*** Begin section ***

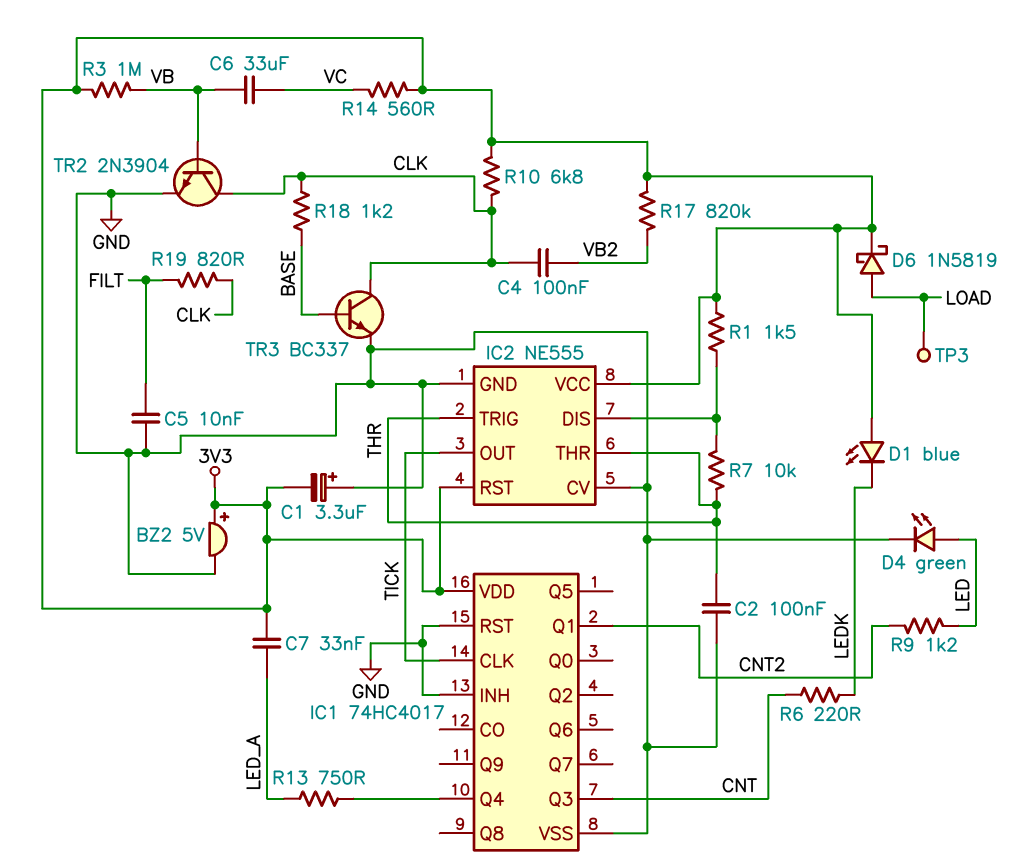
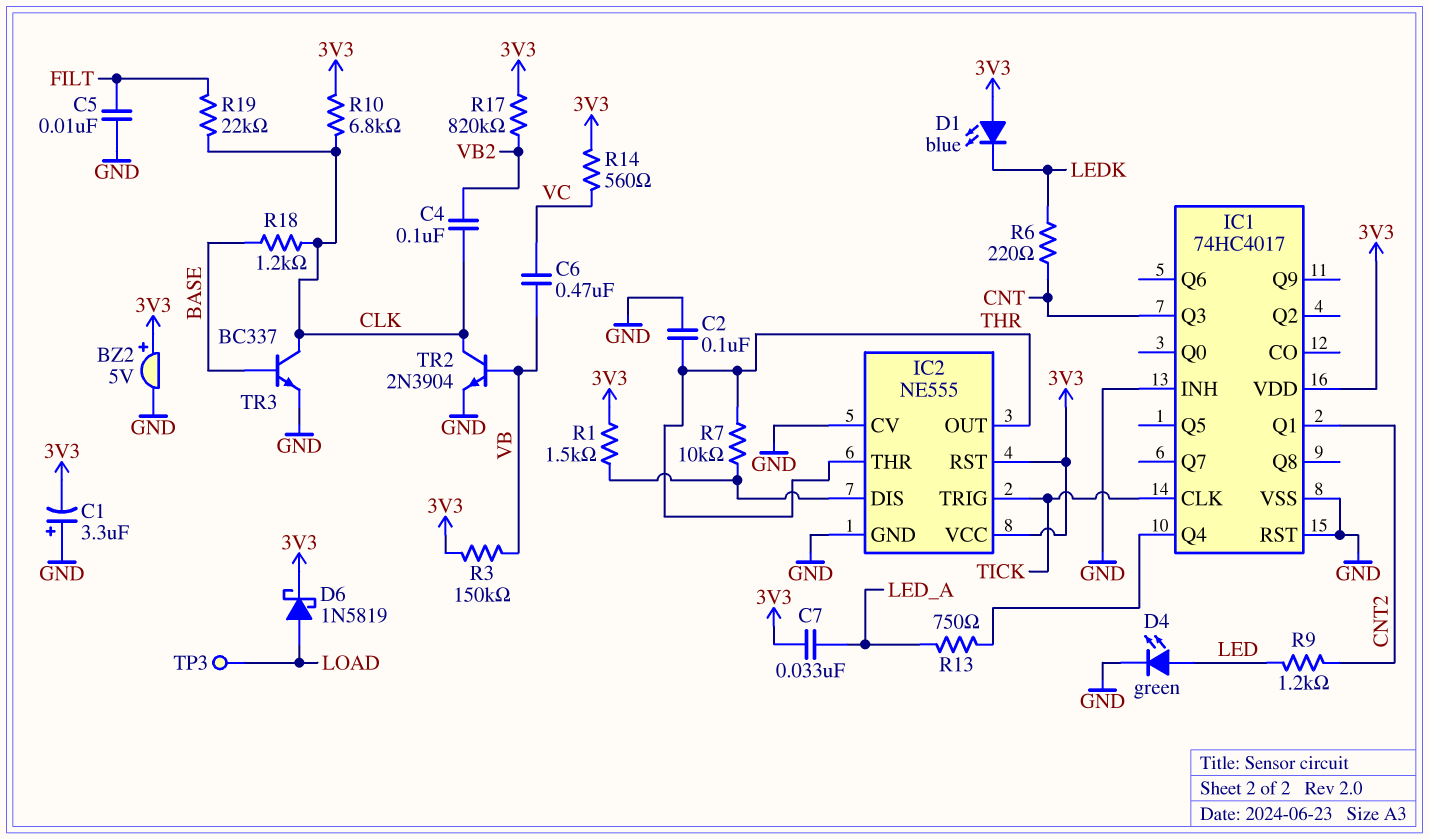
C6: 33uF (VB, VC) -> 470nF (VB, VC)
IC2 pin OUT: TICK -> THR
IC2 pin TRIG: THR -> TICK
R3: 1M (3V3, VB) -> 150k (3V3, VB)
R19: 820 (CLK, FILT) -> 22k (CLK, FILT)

*** End section ***

TASK INSTRUCTIONS
If an entry above holds a picture, leave that picture out and print the rest exactly.

TASK OUTPUT
C6: 33uF (VB, VC) -> 470nF (VB, VC)
IC2 pin OUT: TICK -> THR
IC2 pin TRIG: THR -> TICK
R3: 1M (3V3, VB) -> 150k (3V3, VB)
R19: 820 (CLK, FILT) -> 22k (CLK, FILT)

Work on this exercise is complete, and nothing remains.